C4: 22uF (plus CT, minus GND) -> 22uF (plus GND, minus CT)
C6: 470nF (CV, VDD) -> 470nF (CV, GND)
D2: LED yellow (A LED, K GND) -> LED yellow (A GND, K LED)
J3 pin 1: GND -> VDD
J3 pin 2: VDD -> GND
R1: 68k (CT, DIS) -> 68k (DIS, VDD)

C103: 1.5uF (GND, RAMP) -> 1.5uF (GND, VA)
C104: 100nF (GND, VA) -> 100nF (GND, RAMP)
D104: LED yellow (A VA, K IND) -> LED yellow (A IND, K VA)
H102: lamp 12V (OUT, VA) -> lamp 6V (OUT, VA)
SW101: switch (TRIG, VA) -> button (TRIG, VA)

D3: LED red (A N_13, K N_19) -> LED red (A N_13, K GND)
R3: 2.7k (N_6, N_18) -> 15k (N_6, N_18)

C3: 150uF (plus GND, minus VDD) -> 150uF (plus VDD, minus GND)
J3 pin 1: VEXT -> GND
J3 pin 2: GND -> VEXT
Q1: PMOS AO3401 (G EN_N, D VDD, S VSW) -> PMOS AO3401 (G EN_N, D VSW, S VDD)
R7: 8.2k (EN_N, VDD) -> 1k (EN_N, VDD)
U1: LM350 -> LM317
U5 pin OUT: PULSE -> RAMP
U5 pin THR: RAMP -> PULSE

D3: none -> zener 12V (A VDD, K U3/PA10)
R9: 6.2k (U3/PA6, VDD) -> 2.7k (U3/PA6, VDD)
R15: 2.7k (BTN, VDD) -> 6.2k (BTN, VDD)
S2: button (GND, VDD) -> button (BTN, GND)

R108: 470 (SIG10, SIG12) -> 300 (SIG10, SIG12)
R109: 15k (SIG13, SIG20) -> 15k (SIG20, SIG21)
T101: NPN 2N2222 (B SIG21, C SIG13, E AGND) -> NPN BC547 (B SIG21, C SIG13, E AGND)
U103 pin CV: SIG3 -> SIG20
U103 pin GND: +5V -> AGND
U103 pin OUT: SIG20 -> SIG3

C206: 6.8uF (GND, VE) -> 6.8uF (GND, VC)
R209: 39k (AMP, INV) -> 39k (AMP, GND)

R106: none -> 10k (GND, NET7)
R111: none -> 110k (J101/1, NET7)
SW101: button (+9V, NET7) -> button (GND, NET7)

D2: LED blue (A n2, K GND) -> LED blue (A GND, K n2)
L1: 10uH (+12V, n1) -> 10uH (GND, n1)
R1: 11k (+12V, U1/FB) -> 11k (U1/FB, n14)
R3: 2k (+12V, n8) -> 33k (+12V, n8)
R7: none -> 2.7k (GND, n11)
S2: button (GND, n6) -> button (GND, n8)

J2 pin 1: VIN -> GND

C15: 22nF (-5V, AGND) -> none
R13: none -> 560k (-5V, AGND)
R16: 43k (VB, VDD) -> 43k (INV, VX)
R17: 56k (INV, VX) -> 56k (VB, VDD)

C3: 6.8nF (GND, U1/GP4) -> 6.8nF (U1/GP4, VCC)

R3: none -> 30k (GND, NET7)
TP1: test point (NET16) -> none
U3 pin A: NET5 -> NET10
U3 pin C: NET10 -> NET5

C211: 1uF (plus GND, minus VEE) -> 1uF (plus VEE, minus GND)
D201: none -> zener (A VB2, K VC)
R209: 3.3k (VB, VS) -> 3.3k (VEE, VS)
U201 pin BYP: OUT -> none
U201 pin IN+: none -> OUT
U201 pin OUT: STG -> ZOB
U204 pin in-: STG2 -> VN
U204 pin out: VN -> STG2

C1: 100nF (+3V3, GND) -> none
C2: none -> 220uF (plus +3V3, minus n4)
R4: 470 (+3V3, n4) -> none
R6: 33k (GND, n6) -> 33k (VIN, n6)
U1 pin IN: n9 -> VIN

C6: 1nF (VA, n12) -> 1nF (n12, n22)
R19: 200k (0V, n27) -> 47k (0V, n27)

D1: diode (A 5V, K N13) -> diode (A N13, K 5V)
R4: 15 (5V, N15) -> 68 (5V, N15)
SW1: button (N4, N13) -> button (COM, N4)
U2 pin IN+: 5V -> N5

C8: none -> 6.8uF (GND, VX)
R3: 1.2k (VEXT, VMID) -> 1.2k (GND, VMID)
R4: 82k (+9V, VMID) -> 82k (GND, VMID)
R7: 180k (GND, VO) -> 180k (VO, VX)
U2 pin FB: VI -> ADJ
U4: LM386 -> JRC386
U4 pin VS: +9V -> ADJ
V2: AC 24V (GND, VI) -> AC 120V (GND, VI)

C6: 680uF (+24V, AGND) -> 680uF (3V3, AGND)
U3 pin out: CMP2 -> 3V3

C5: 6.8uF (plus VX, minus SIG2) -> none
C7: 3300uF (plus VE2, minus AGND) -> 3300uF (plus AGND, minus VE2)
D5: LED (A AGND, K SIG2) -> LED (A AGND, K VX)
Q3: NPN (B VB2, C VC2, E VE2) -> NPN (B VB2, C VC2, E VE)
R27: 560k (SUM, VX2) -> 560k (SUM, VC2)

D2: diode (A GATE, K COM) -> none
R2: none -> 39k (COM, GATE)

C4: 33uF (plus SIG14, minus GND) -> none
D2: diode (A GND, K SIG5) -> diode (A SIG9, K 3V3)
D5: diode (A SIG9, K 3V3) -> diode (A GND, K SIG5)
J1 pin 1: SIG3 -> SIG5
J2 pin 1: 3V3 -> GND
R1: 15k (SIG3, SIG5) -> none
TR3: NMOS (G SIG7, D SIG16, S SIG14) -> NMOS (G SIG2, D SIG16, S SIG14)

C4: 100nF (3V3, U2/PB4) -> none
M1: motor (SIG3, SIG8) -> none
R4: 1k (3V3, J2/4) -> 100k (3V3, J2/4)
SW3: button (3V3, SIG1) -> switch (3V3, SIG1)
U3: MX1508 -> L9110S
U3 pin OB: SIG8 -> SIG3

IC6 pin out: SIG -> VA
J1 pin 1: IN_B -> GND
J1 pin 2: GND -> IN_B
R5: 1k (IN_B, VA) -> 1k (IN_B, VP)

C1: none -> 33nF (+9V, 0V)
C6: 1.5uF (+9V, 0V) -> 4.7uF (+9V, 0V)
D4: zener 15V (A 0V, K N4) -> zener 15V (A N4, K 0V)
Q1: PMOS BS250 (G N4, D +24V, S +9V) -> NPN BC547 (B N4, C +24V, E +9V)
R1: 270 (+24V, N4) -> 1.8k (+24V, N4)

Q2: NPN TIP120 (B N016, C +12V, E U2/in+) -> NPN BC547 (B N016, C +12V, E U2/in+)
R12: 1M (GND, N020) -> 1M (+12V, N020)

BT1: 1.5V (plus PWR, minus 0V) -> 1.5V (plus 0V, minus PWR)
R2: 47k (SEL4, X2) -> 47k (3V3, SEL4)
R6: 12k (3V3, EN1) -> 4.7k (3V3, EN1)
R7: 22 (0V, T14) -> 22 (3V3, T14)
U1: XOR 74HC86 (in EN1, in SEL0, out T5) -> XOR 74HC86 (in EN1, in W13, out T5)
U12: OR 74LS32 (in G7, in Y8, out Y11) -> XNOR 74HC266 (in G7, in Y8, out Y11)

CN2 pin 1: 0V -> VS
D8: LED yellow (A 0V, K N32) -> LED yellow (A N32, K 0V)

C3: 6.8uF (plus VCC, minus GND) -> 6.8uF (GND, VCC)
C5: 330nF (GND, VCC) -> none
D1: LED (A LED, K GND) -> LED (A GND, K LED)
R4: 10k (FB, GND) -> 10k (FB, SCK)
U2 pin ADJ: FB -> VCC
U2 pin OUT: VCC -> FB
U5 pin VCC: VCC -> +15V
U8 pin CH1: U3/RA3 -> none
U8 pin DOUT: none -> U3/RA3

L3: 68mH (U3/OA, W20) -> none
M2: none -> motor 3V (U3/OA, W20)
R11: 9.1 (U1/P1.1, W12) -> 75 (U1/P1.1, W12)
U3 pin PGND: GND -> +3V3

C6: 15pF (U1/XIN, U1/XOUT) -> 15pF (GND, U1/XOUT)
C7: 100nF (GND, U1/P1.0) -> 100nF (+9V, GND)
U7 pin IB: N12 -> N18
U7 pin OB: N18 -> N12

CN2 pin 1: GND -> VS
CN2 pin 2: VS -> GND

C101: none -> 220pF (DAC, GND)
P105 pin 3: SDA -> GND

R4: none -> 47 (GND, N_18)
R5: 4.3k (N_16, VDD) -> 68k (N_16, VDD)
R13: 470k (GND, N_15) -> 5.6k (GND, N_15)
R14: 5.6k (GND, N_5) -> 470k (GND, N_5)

*Activity*:
Since only part of the listing is wanted, copy exactly the lines from the one holding "J1 pin 2: GND -> IN_B" to the one holding "R13: 470k (GND, N_15) -> 5.6k (GND, N_15)", both included.

*Solution for this problem*:
J1 pin 2: GND -> IN_B
R5: 1k (IN_B, VA) -> 1k (IN_B, VP)

C1: none -> 33nF (+9V, 0V)
C6: 1.5uF (+9V, 0V) -> 4.7uF (+9V, 0V)
D4: zener 15V (A 0V, K N4) -> zener 15V (A N4, K 0V)
Q1: PMOS BS250 (G N4, D +24V, S +9V) -> NPN BC547 (B N4, C +24V, E +9V)
R1: 270 (+24V, N4) -> 1.8k (+24V, N4)

Q2: NPN TIP120 (B N016, C +12V, E U2/in+) -> NPN BC547 (B N016, C +12V, E U2/in+)
R12: 1M (GND, N020) -> 1M (+12V, N020)

BT1: 1.5V (plus PWR, minus 0V) -> 1.5V (plus 0V, minus PWR)
R2: 47k (SEL4, X2) -> 47k (3V3, SEL4)
R6: 12k (3V3, EN1) -> 4.7k (3V3, EN1)
R7: 22 (0V, T14) -> 22 (3V3, T14)
U1: XOR 74HC86 (in EN1, in SEL0, out T5) -> XOR 74HC86 (in EN1, in W13, out T5)
U12: OR 74LS32 (in G7, in Y8, out Y11) -> XNOR 74HC266 (in G7, in Y8, out Y11)

CN2 pin 1: 0V -> VS
D8: LED yellow (A 0V, K N32) -> LED yellow (A N32, K 0V)

C3: 6.8uF (plus VCC, minus GND) -> 6.8uF (GND, VCC)
C5: 330nF (GND, VCC) -> none
D1: LED (A LED, K GND) -> LED (A GND, K LED)
R4: 10k (FB, GND) -> 10k (FB, SCK)
U2 pin ADJ: FB -> VCC
U2 pin OUT: VCC -> FB
U5 pin VCC: VCC -> +15V
U8 pin CH1: U3/RA3 -> none
U8 pin DOUT: none -> U3/RA3

L3: 68mH (U3/OA, W20) -> none
M2: none -> motor 3V (U3/OA, W20)
R11: 9.1 (U1/P1.1, W12) -> 75 (U1/P1.1, W12)
U3 pin PGND: GND -> +3V3

C6: 15pF (U1/XIN, U1/XOUT) -> 15pF (GND, U1/XOUT)
C7: 100nF (GND, U1/P1.0) -> 100nF (+9V, GND)
U7 pin IB: N12 -> N18
U7 pin OB: N18 -> N12

CN2 pin 1: GND -> VS
CN2 pin 2: VS -> GND

C101: none -> 220pF (DAC, GND)
P105 pin 3: SDA -> GND

R4: none -> 47 (GND, N_18)
R5: 4.3k (N_16, VDD) -> 68k (N_16, VDD)
R13: 470k (GND, N_15) -> 5.6k (GND, N_15)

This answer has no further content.